### Assignment
Return the lines of the data below, from the one containing "turquoise pencil: 2 -> 1" through the very last, exactly and with both ends included; no pictures.

Material provided Block Start

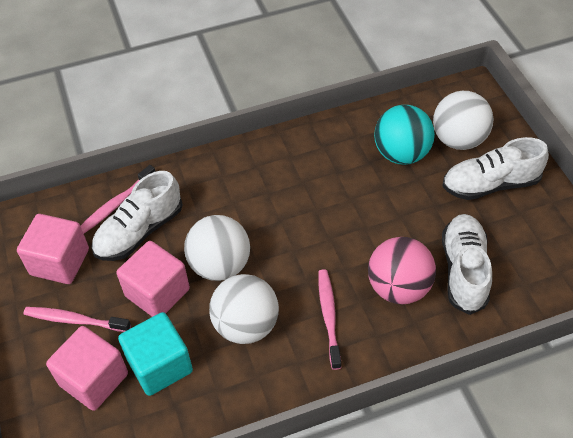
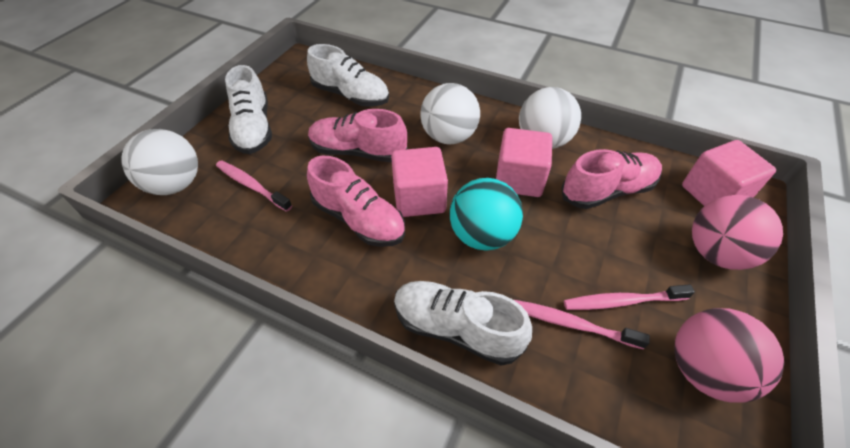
pink ball: 1 -> 2
pink shoe: 0 -> 3
turquoise cube: 1 -> 0

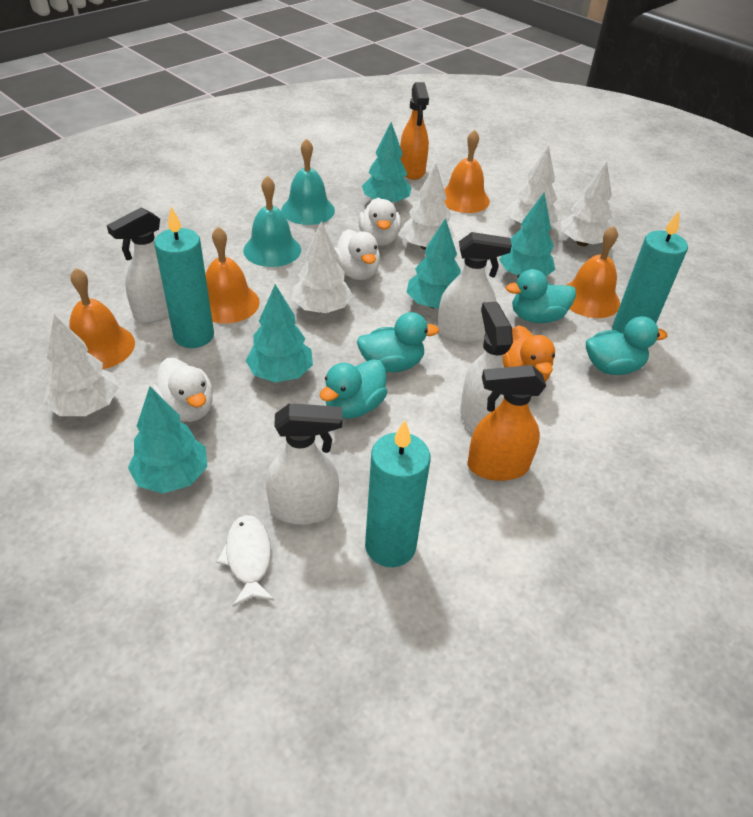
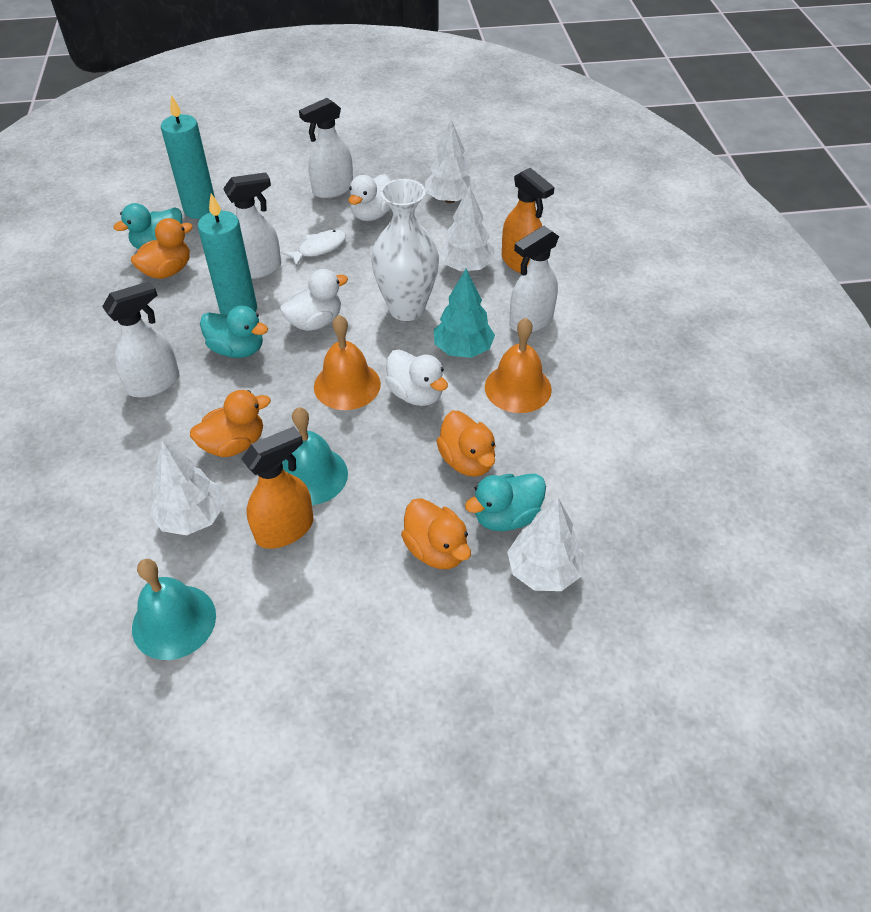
orange bell: 4 -> 2
orange duck: 1 -> 4
turquoise candle: 3 -> 2
turquoise duck: 4 -> 3
turquoise tree: 5 -> 1
white tree: 5 -> 4
white vase: 0 -> 1

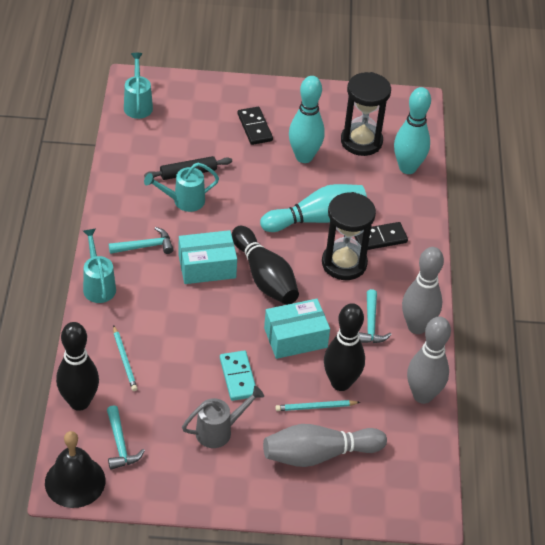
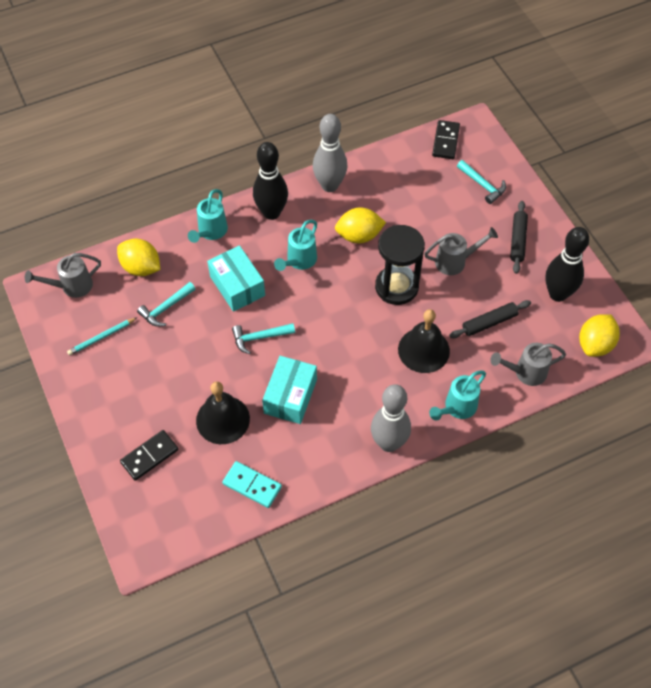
black bell: 1 -> 2
black bowling pin: 3 -> 2
black hourglass: 2 -> 1
black rolling pin: 1 -> 2
grey bowling pin: 3 -> 2
grey watering can: 1 -> 3
turquoise bowling pin: 3 -> 0
turquoise pencil: 2 -> 1
yellow lemon: 0 -> 3

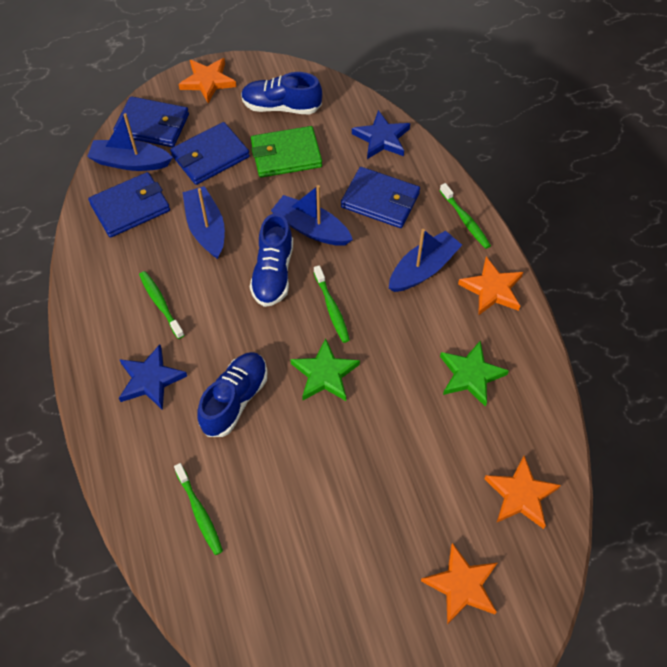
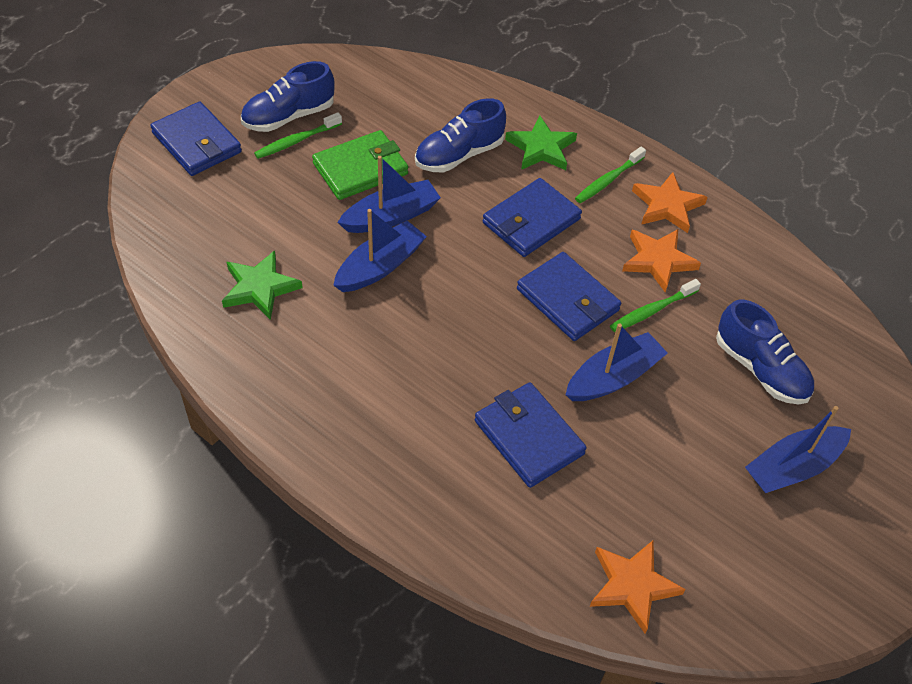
blue star: 2 -> 0
green toothbrush: 4 -> 3
orange star: 4 -> 3

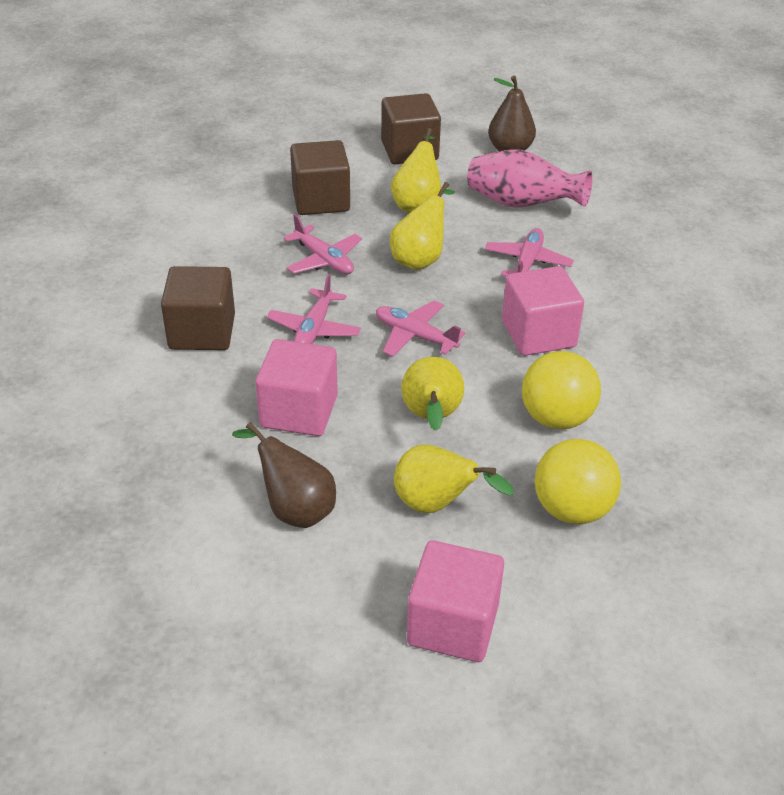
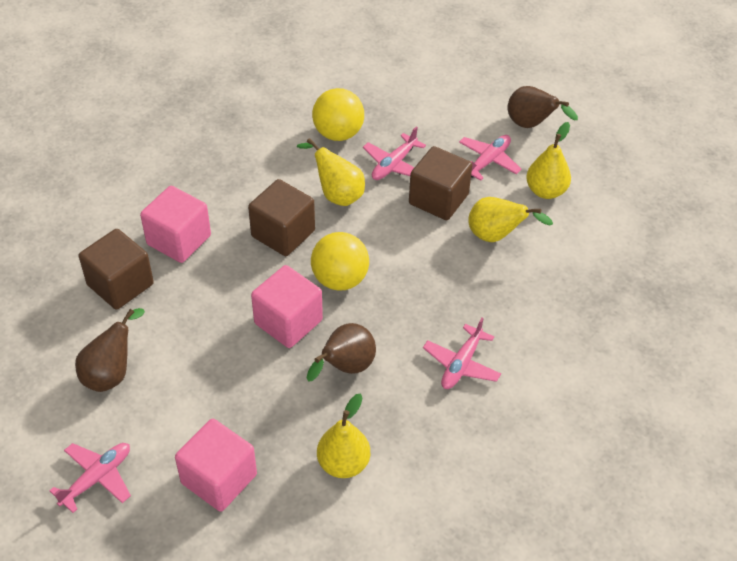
brown pear: 2 -> 3
pink vase: 1 -> 0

Material provided Block End

### Reply
turquoise pencil: 2 -> 1
yellow lemon: 0 -> 3

blue star: 2 -> 0
green toothbrush: 4 -> 3
orange star: 4 -> 3

brown pear: 2 -> 3
pink vase: 1 -> 0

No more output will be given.